:: Aim of the exercise ::
In the material below, find all lines with the string "green" and copy them.

*** Opening of Provided entries ***

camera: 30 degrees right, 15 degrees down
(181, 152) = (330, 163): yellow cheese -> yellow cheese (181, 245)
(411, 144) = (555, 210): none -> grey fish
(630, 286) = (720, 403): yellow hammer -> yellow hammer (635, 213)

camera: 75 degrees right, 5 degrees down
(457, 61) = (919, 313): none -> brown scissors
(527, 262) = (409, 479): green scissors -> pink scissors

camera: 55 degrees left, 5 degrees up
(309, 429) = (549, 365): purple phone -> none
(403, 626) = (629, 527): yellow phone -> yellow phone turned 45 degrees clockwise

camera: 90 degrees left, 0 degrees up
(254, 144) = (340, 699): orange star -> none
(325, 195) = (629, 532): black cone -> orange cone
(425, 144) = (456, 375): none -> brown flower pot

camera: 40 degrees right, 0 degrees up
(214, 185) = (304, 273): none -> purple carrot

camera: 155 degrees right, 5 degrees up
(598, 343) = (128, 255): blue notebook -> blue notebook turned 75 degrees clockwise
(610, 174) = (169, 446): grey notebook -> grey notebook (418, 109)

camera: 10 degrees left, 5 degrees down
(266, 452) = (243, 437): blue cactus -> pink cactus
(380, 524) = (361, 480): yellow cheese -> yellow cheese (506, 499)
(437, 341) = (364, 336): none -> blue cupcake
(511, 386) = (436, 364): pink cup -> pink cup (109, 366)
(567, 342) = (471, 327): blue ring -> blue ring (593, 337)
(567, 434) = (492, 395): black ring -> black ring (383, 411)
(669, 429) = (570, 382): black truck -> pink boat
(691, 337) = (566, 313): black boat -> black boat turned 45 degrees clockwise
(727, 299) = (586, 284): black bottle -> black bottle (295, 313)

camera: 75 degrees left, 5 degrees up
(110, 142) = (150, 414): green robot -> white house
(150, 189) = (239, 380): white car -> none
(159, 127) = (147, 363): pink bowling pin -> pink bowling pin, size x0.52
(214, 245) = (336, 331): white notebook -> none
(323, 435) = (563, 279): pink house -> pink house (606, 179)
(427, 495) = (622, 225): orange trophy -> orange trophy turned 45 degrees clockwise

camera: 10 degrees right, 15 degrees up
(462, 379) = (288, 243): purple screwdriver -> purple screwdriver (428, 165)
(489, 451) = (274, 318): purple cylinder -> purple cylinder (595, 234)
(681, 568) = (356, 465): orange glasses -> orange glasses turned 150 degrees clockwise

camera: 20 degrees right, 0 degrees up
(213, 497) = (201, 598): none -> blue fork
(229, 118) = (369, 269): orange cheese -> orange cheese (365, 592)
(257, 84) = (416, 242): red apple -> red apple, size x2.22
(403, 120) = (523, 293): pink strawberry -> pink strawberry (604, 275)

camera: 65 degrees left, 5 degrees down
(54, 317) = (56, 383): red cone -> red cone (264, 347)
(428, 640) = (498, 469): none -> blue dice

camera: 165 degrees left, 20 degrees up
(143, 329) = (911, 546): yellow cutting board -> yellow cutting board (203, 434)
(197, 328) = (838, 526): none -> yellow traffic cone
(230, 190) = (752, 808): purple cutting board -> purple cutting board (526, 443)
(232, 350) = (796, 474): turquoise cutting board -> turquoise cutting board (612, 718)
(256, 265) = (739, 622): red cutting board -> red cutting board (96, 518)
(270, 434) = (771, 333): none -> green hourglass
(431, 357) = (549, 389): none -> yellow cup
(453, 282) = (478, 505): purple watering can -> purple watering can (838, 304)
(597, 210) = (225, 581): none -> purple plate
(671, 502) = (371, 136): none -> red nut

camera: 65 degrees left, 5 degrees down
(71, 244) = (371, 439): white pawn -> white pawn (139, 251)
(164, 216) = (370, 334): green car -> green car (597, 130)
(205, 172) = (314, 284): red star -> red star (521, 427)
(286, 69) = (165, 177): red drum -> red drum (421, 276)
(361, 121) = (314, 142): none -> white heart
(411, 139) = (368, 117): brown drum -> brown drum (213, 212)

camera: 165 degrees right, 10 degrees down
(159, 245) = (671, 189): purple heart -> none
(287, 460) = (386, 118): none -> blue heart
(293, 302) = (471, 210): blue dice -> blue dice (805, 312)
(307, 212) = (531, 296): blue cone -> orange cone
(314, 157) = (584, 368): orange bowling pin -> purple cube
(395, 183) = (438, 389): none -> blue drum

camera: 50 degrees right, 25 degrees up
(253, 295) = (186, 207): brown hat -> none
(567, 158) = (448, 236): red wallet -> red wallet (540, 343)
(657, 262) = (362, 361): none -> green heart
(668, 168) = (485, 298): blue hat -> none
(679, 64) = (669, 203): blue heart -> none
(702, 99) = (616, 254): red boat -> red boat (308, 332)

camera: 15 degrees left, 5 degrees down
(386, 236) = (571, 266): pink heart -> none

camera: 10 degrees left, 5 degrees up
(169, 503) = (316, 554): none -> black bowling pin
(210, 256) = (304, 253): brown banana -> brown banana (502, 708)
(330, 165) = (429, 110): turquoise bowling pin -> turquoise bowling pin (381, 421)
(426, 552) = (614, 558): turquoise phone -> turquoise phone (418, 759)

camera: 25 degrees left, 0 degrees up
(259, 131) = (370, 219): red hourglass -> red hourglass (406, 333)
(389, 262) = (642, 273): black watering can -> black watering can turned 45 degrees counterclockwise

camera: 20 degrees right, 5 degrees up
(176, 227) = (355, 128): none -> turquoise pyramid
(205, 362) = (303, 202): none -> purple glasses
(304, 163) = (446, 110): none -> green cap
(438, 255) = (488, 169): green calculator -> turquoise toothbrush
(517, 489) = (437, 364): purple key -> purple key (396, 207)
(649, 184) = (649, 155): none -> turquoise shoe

*** Close of Provided entries ***

:: Reply ::
(527, 262) = (409, 479): green scissors -> pink scissors
(110, 142) = (150, 414): green robot -> white house
(270, 434) = (771, 333): none -> green hourglass
(164, 216) = (370, 334): green car -> green car (597, 130)
(657, 262) = (362, 361): none -> green heart
(304, 163) = (446, 110): none -> green cap
(438, 255) = (488, 169): green calculator -> turquoise toothbrush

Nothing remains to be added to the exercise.